[Directions] Find the lines of the listing that contain the string "BARO", and return them.

[Supplied entries]
########################################

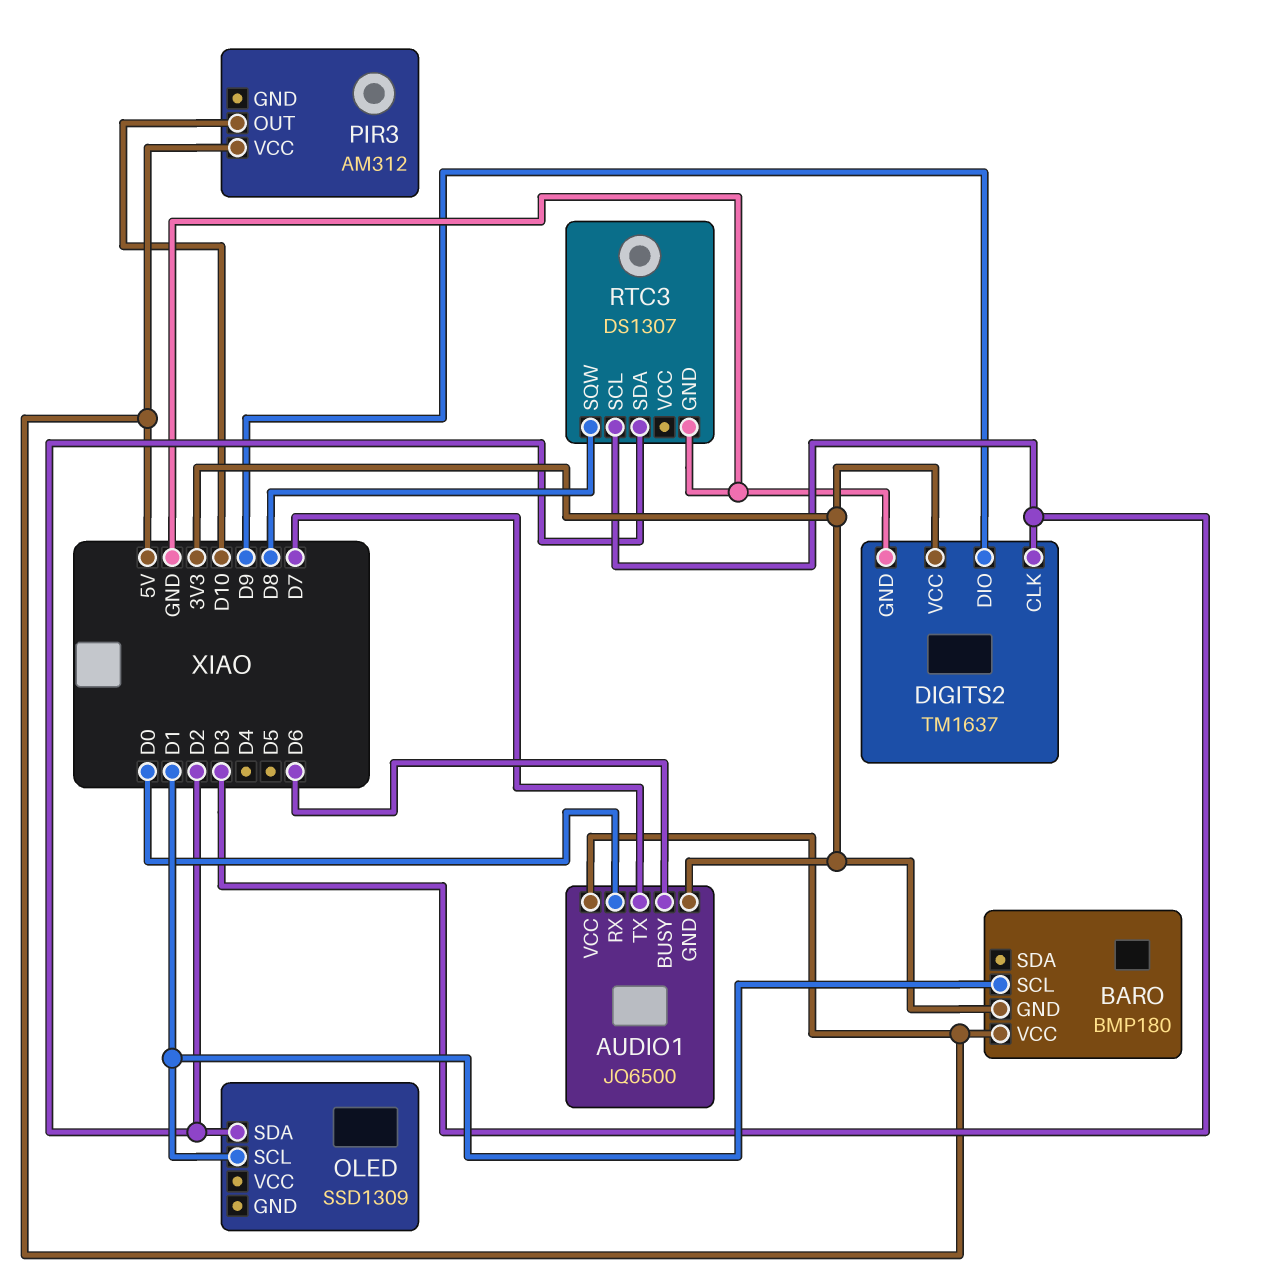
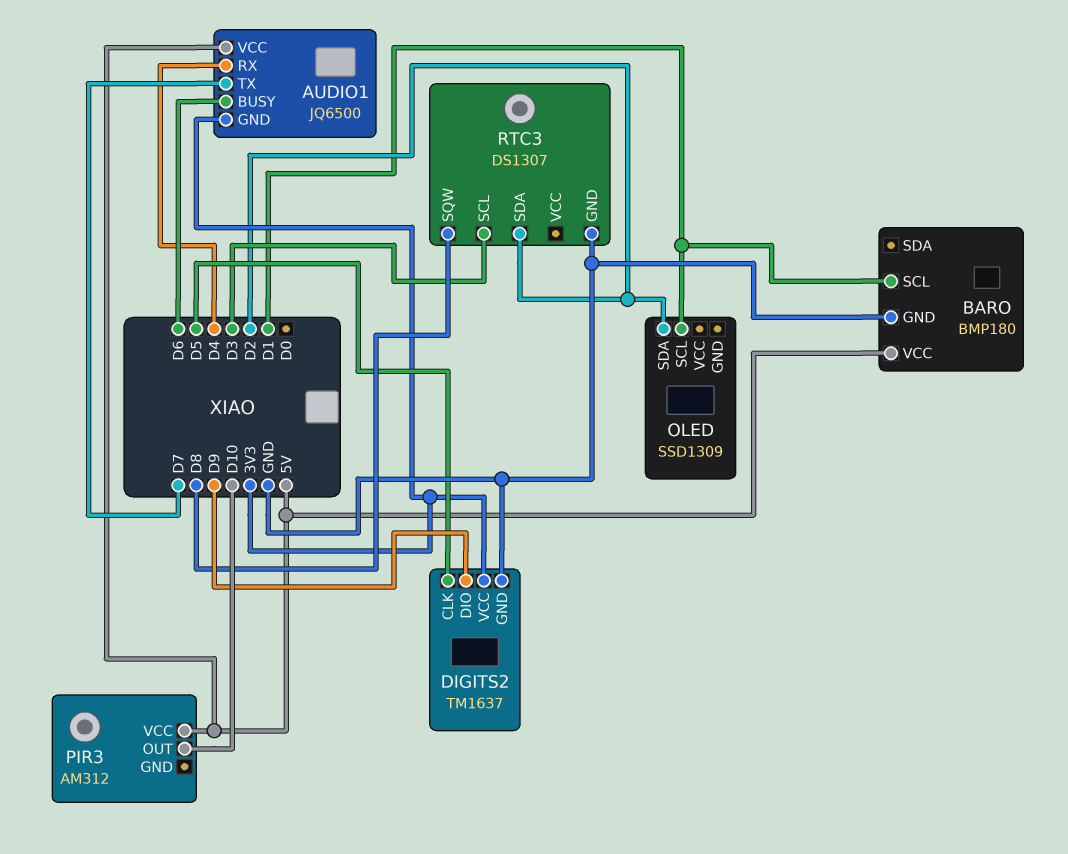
AUDIO1 pin RX: D0 -> D4
BARO pin GND: 3V3 -> GND
DIGITS2 pin CLK: D3 -> D5

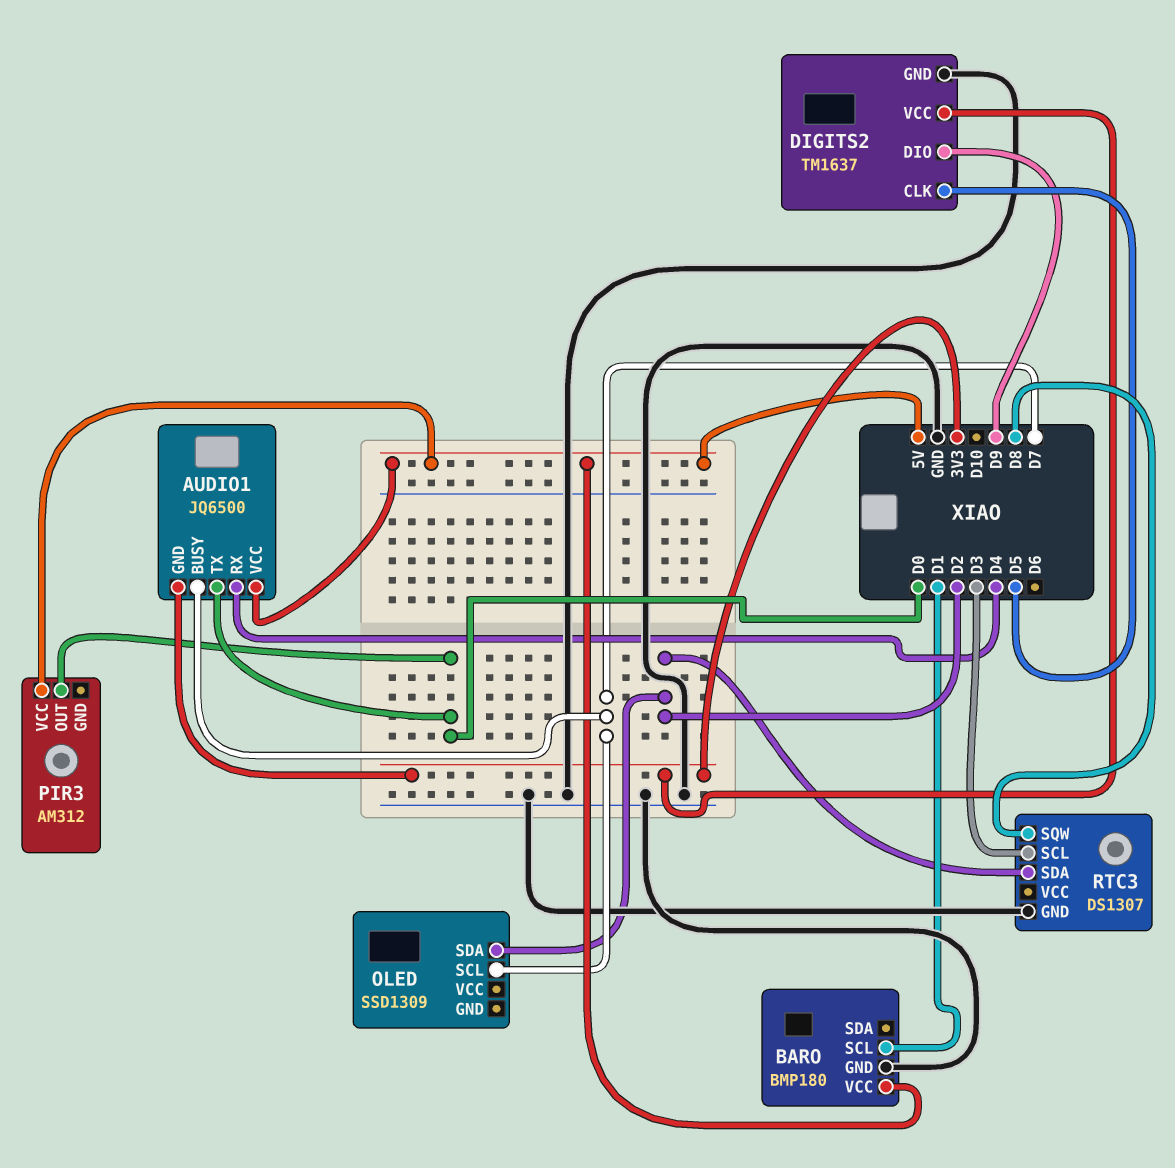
AUDIO1 pin BUSY: D6 -> D7
AUDIO1 pin TX: D7 -> D0
OLED pin SCL: D1 -> D7
PIR3 pin OUT: D10 -> D0

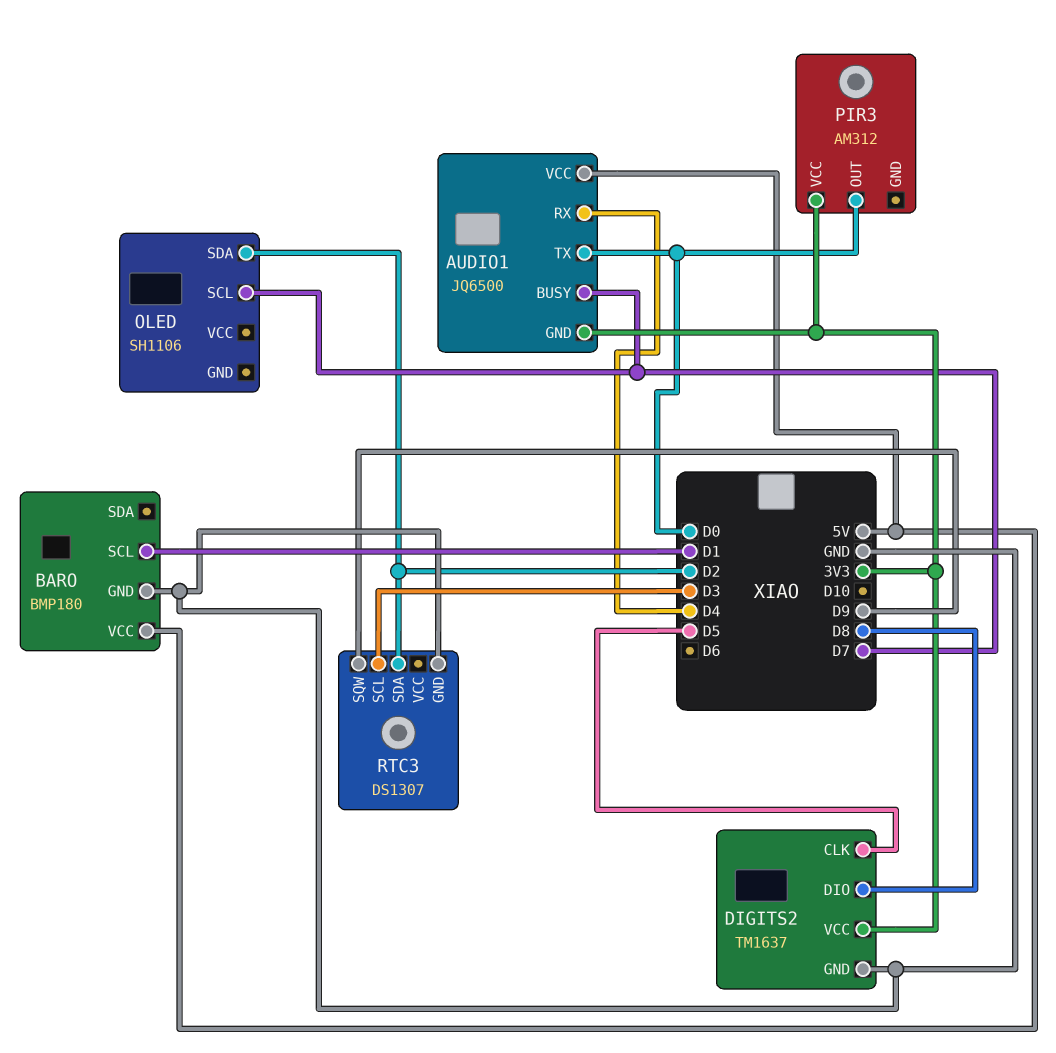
DIGITS2 pin DIO: D9 -> D8
OLED: SSD1309 -> SH1106
PIR3 pin VCC: 5V -> 3V3
RTC3 pin SQW: D8 -> D9

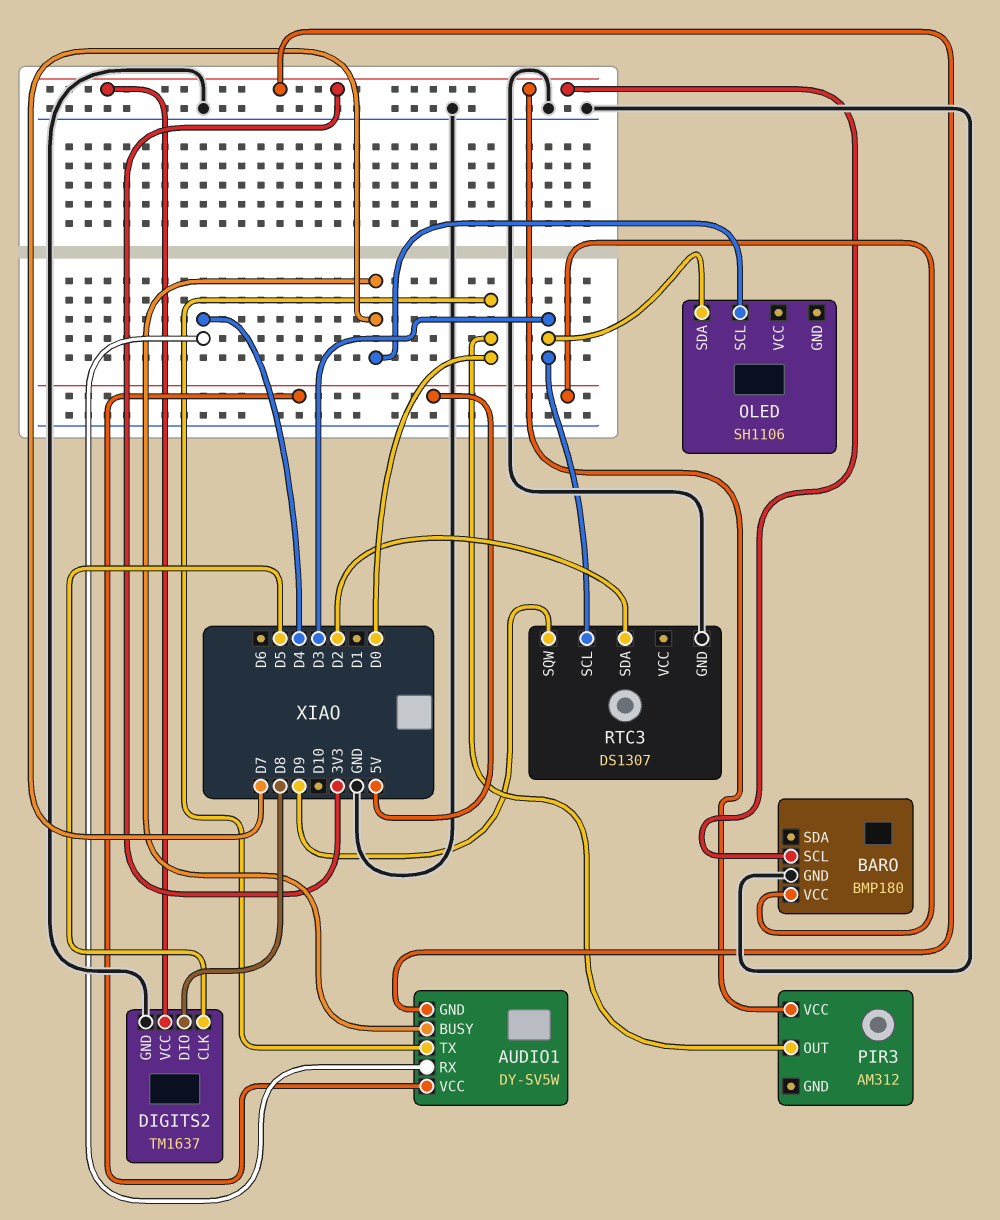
AUDIO1: JQ6500 -> DY-SV5W
BARO pin SCL: D1 -> 3V3
OLED pin SDA: D2 -> D3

########################################

[Reply to the task]
BARO pin GND: 3V3 -> GND
BARO pin SCL: D1 -> 3V3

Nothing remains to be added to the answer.